--- Data extracts ---

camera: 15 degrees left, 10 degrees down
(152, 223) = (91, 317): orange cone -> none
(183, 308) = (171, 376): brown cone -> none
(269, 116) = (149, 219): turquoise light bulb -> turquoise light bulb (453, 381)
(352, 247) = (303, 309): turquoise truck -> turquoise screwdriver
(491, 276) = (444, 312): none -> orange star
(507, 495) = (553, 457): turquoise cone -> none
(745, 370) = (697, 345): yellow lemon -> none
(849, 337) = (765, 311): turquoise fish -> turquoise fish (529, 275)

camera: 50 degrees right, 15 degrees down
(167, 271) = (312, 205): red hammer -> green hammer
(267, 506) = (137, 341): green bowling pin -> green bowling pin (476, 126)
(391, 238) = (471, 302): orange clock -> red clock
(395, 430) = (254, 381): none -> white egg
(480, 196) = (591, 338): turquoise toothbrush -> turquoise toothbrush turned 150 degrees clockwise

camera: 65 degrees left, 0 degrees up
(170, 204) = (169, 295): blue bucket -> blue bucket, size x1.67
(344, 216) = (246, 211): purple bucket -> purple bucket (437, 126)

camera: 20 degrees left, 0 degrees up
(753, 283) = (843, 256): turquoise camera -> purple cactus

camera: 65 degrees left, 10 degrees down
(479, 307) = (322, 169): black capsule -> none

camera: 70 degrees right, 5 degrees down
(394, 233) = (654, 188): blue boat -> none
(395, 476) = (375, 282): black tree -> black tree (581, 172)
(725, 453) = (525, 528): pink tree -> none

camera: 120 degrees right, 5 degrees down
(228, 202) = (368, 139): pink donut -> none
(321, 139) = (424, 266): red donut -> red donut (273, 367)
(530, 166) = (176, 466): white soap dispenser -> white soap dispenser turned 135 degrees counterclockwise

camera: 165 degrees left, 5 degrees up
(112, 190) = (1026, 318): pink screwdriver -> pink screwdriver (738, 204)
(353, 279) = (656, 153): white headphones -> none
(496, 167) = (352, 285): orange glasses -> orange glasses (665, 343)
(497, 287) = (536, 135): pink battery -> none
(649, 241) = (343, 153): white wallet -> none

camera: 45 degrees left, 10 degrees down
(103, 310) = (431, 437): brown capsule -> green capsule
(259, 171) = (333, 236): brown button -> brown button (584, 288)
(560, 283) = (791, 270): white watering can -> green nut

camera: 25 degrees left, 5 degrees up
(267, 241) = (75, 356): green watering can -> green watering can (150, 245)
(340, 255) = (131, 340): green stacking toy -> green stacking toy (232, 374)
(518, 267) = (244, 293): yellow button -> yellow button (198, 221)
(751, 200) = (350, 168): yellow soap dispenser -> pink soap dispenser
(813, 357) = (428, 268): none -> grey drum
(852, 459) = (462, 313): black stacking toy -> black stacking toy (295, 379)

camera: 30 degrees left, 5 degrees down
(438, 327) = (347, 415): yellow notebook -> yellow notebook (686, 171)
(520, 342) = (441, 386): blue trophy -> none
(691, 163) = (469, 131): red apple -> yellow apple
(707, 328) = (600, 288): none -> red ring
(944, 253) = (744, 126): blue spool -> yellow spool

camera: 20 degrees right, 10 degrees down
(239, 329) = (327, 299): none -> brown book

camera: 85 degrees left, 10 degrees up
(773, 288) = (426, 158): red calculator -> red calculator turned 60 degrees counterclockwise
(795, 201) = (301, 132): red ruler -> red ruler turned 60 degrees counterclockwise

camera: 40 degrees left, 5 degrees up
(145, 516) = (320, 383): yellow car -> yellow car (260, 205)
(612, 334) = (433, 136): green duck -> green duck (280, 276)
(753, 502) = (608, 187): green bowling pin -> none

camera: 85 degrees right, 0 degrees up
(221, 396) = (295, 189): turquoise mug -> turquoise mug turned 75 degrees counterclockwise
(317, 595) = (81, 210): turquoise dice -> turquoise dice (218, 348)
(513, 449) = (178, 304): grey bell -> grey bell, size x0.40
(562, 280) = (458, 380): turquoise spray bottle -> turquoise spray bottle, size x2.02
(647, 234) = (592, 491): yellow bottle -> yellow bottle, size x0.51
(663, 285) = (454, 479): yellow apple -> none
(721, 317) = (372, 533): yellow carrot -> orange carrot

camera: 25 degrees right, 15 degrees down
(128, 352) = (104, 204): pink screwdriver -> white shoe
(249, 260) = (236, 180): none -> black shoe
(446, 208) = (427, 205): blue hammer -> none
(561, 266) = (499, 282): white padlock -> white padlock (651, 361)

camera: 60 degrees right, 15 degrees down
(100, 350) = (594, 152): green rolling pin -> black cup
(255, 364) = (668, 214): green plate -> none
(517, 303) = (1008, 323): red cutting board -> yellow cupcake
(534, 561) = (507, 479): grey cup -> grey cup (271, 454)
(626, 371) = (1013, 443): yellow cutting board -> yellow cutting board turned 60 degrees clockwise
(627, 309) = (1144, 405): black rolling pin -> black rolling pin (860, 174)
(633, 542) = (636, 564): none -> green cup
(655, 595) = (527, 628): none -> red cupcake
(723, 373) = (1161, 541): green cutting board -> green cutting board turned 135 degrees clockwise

---

** Task objective **
Restate the entries above word for word.

** Answer to this problem **
camera: 15 degrees left, 10 degrees down
(152, 223) = (91, 317): orange cone -> none
(183, 308) = (171, 376): brown cone -> none
(269, 116) = (149, 219): turquoise light bulb -> turquoise light bulb (453, 381)
(352, 247) = (303, 309): turquoise truck -> turquoise screwdriver
(491, 276) = (444, 312): none -> orange star
(507, 495) = (553, 457): turquoise cone -> none
(745, 370) = (697, 345): yellow lemon -> none
(849, 337) = (765, 311): turquoise fish -> turquoise fish (529, 275)

camera: 50 degrees right, 15 degrees down
(167, 271) = (312, 205): red hammer -> green hammer
(267, 506) = (137, 341): green bowling pin -> green bowling pin (476, 126)
(391, 238) = (471, 302): orange clock -> red clock
(395, 430) = (254, 381): none -> white egg
(480, 196) = (591, 338): turquoise toothbrush -> turquoise toothbrush turned 150 degrees clockwise

camera: 65 degrees left, 0 degrees up
(170, 204) = (169, 295): blue bucket -> blue bucket, size x1.67
(344, 216) = (246, 211): purple bucket -> purple bucket (437, 126)

camera: 20 degrees left, 0 degrees up
(753, 283) = (843, 256): turquoise camera -> purple cactus

camera: 65 degrees left, 10 degrees down
(479, 307) = (322, 169): black capsule -> none

camera: 70 degrees right, 5 degrees down
(394, 233) = (654, 188): blue boat -> none
(395, 476) = (375, 282): black tree -> black tree (581, 172)
(725, 453) = (525, 528): pink tree -> none

camera: 120 degrees right, 5 degrees down
(228, 202) = (368, 139): pink donut -> none
(321, 139) = (424, 266): red donut -> red donut (273, 367)
(530, 166) = (176, 466): white soap dispenser -> white soap dispenser turned 135 degrees counterclockwise

camera: 165 degrees left, 5 degrees up
(112, 190) = (1026, 318): pink screwdriver -> pink screwdriver (738, 204)
(353, 279) = (656, 153): white headphones -> none
(496, 167) = (352, 285): orange glasses -> orange glasses (665, 343)
(497, 287) = (536, 135): pink battery -> none
(649, 241) = (343, 153): white wallet -> none

camera: 45 degrees left, 10 degrees down
(103, 310) = (431, 437): brown capsule -> green capsule
(259, 171) = (333, 236): brown button -> brown button (584, 288)
(560, 283) = (791, 270): white watering can -> green nut

camera: 25 degrees left, 5 degrees up
(267, 241) = (75, 356): green watering can -> green watering can (150, 245)
(340, 255) = (131, 340): green stacking toy -> green stacking toy (232, 374)
(518, 267) = (244, 293): yellow button -> yellow button (198, 221)
(751, 200) = (350, 168): yellow soap dispenser -> pink soap dispenser
(813, 357) = (428, 268): none -> grey drum
(852, 459) = (462, 313): black stacking toy -> black stacking toy (295, 379)

camera: 30 degrees left, 5 degrees down
(438, 327) = (347, 415): yellow notebook -> yellow notebook (686, 171)
(520, 342) = (441, 386): blue trophy -> none
(691, 163) = (469, 131): red apple -> yellow apple
(707, 328) = (600, 288): none -> red ring
(944, 253) = (744, 126): blue spool -> yellow spool

camera: 20 degrees right, 10 degrees down
(239, 329) = (327, 299): none -> brown book

camera: 85 degrees left, 10 degrees up
(773, 288) = (426, 158): red calculator -> red calculator turned 60 degrees counterclockwise
(795, 201) = (301, 132): red ruler -> red ruler turned 60 degrees counterclockwise

camera: 40 degrees left, 5 degrees up
(145, 516) = (320, 383): yellow car -> yellow car (260, 205)
(612, 334) = (433, 136): green duck -> green duck (280, 276)
(753, 502) = (608, 187): green bowling pin -> none

camera: 85 degrees right, 0 degrees up
(221, 396) = (295, 189): turquoise mug -> turquoise mug turned 75 degrees counterclockwise
(317, 595) = (81, 210): turquoise dice -> turquoise dice (218, 348)
(513, 449) = (178, 304): grey bell -> grey bell, size x0.40
(562, 280) = (458, 380): turquoise spray bottle -> turquoise spray bottle, size x2.02
(647, 234) = (592, 491): yellow bottle -> yellow bottle, size x0.51
(663, 285) = (454, 479): yellow apple -> none
(721, 317) = (372, 533): yellow carrot -> orange carrot

camera: 25 degrees right, 15 degrees down
(128, 352) = (104, 204): pink screwdriver -> white shoe
(249, 260) = (236, 180): none -> black shoe
(446, 208) = (427, 205): blue hammer -> none
(561, 266) = (499, 282): white padlock -> white padlock (651, 361)

camera: 60 degrees right, 15 degrees down
(100, 350) = (594, 152): green rolling pin -> black cup
(255, 364) = (668, 214): green plate -> none
(517, 303) = (1008, 323): red cutting board -> yellow cupcake
(534, 561) = (507, 479): grey cup -> grey cup (271, 454)
(626, 371) = (1013, 443): yellow cutting board -> yellow cutting board turned 60 degrees clockwise
(627, 309) = (1144, 405): black rolling pin -> black rolling pin (860, 174)
(633, 542) = (636, 564): none -> green cup
(655, 595) = (527, 628): none -> red cupcake
(723, 373) = (1161, 541): green cutting board -> green cutting board turned 135 degrees clockwise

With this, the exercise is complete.